TASK DIRECTIONS
Every line holding the word "pink" should be copied from the material.

DATA
----------------

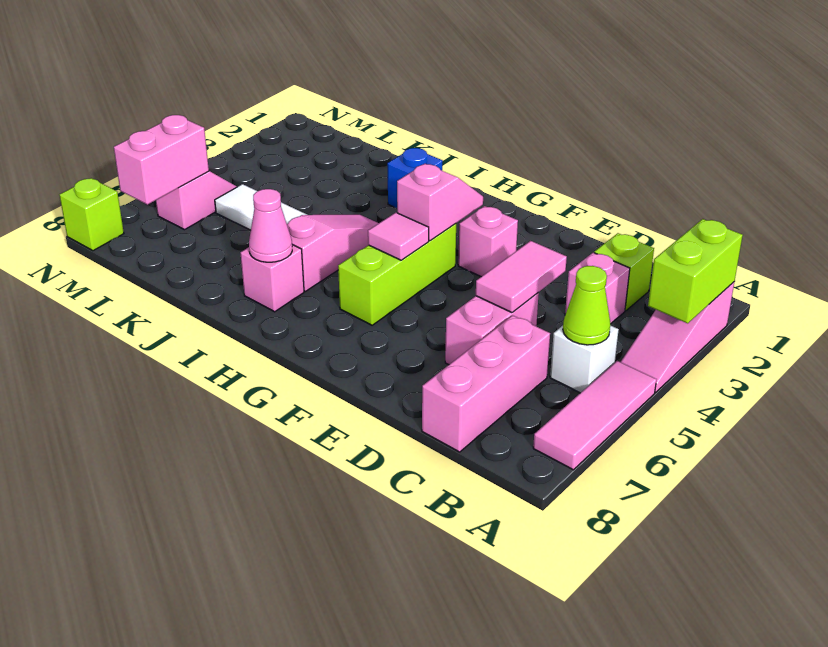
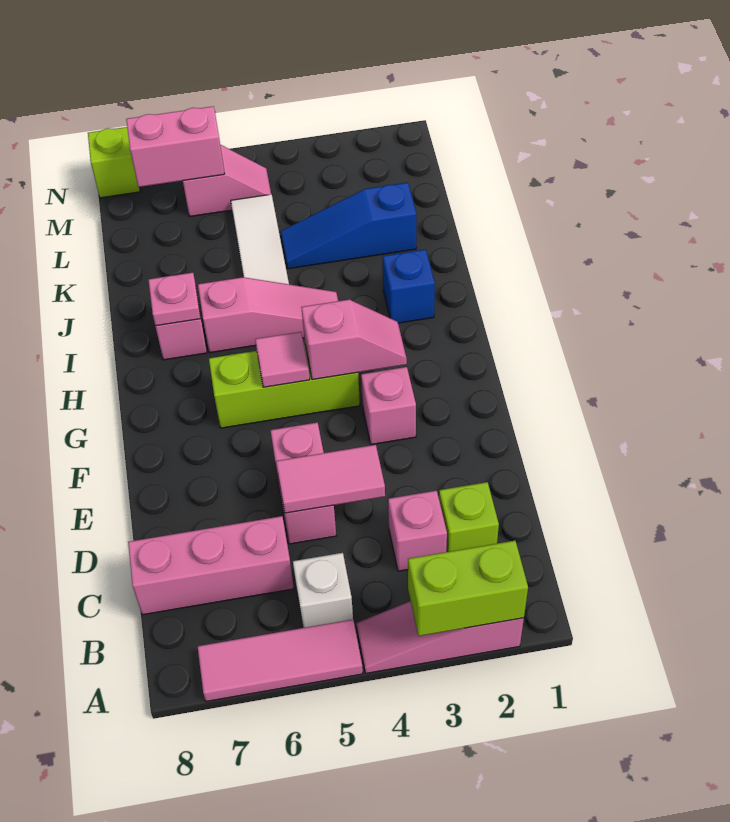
lime cone B5 level 2 -> none
pink brick D5:D6 level 1 -> pink brick D5:E5 level 1
pink cone I7 level 2 -> pink plate I7 level 2
none -> blue slope K2:K4 level 1 top 2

----------------

RESULT OF THE EXERCISE
pink brick D5:D6 level 1 -> pink brick D5:E5 level 1
pink cone I7 level 2 -> pink plate I7 level 2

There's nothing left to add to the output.